§ **Activity**:
The lines to copy run from the one containing "R101: 5.1k (DGND, DRV) -> 5.1k (LEVEL, VS)" to the end of the records below; repeat them exactly and include nothing else.

Collection entries:
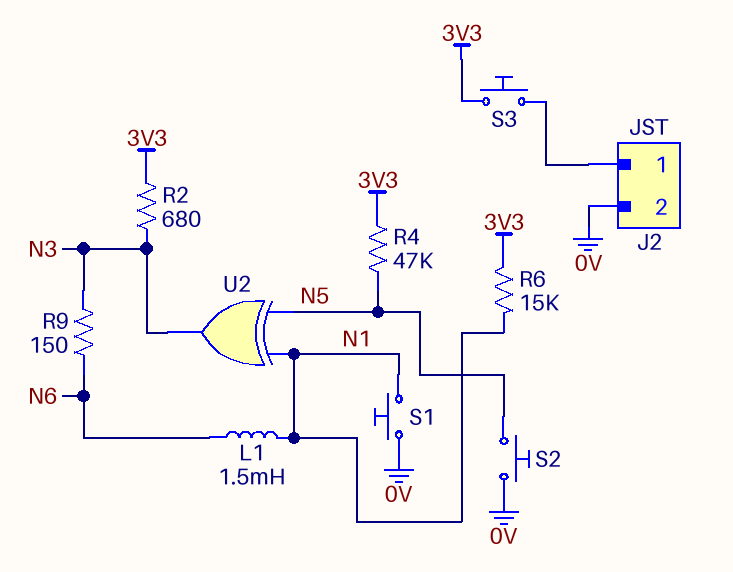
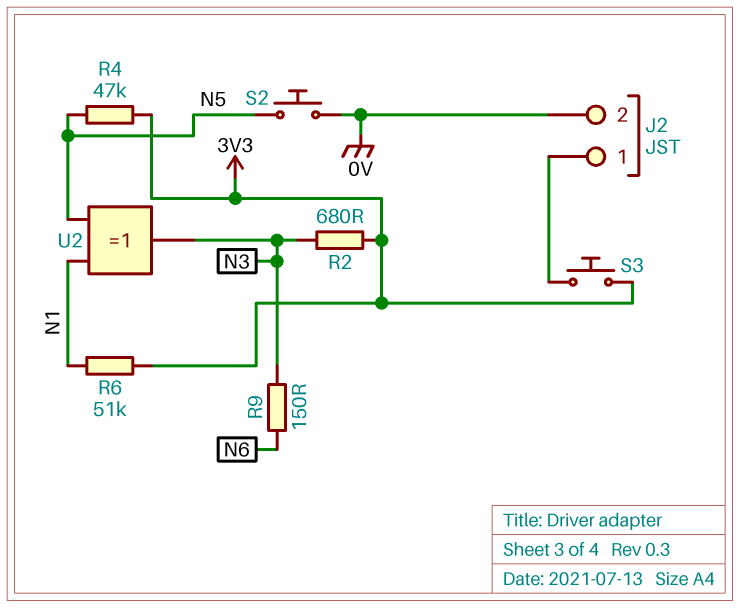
L1: 1.5mH (N1, N6) -> none
R6: 15k (3V3, N1) -> 51k (3V3, N1)
S1: button (0V, N1) -> none

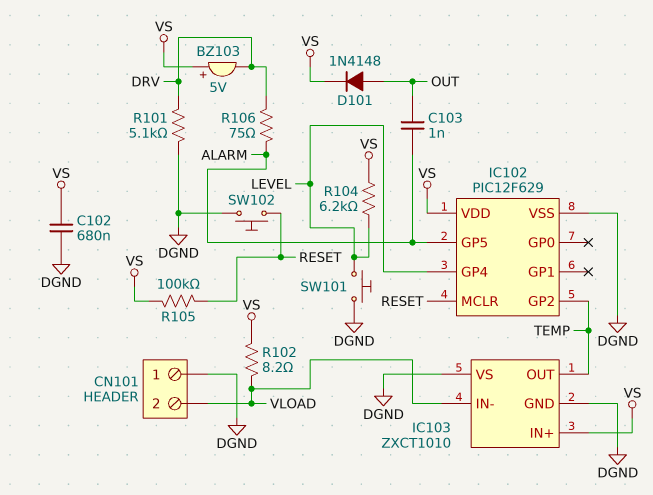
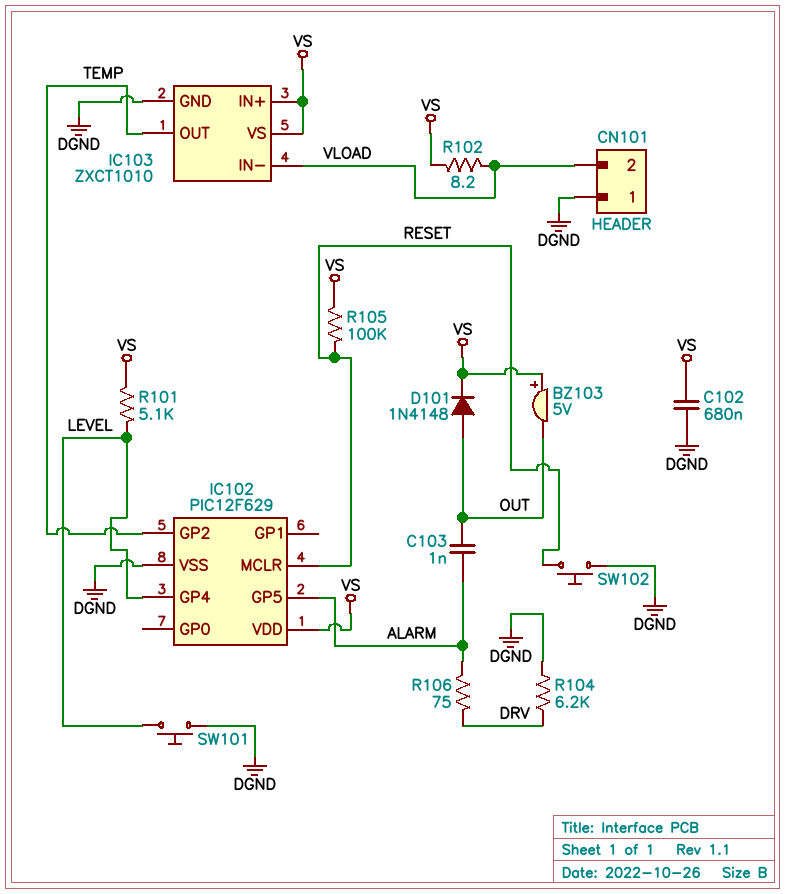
BZ103: buzzer 5V (plus VS, minus DRV) -> buzzer 5V (plus VS, minus OUT)
IC103 pin VS: DGND -> VS
R101: 5.1k (DGND, DRV) -> 5.1k (LEVEL, VS)
R104: 6.2k (LEVEL, VS) -> 6.2k (DGND, DRV)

§ **Task result**:
R101: 5.1k (DGND, DRV) -> 5.1k (LEVEL, VS)
R104: 6.2k (LEVEL, VS) -> 6.2k (DGND, DRV)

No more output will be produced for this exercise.